**Requirement:** Please restate verbatim the lines that open the listing below, ending with the line in which "cyan line: (193, 374) -> (137, 281), moved" occurs.

**Data to process:**

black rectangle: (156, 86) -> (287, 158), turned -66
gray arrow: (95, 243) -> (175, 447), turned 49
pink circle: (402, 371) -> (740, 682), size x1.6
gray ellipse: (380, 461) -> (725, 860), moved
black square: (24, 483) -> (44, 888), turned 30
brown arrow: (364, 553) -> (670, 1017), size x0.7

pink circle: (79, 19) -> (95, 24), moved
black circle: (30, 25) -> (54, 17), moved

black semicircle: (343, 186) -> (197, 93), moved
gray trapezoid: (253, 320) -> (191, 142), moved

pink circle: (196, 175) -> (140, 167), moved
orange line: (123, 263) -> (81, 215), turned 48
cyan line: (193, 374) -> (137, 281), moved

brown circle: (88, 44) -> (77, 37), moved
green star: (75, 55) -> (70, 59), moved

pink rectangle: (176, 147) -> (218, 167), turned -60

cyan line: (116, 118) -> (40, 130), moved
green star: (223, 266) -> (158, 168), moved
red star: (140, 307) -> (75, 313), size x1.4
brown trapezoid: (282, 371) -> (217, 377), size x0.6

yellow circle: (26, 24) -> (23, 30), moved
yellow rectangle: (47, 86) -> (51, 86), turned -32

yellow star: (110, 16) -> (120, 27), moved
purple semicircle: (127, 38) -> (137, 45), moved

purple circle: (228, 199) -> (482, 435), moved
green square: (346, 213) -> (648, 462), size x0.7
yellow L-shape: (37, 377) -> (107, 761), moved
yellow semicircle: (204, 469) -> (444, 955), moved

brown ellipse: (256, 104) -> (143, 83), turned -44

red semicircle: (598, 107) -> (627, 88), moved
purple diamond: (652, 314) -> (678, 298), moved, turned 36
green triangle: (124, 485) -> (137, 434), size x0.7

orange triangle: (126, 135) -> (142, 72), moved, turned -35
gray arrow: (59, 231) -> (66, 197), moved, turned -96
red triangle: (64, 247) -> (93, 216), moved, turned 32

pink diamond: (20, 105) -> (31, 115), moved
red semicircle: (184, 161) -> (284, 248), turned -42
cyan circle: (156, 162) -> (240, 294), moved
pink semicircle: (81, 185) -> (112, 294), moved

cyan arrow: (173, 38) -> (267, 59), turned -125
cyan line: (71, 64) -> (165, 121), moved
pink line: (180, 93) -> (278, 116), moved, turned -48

**Solution for this exercise:**
black rectangle: (156, 86) -> (287, 158), turned -66
gray arrow: (95, 243) -> (175, 447), turned 49
pink circle: (402, 371) -> (740, 682), size x1.6
gray ellipse: (380, 461) -> (725, 860), moved
black square: (24, 483) -> (44, 888), turned 30
brown arrow: (364, 553) -> (670, 1017), size x0.7

pink circle: (79, 19) -> (95, 24), moved
black circle: (30, 25) -> (54, 17), moved

black semicircle: (343, 186) -> (197, 93), moved
gray trapezoid: (253, 320) -> (191, 142), moved

pink circle: (196, 175) -> (140, 167), moved
orange line: (123, 263) -> (81, 215), turned 48
cyan line: (193, 374) -> (137, 281), moved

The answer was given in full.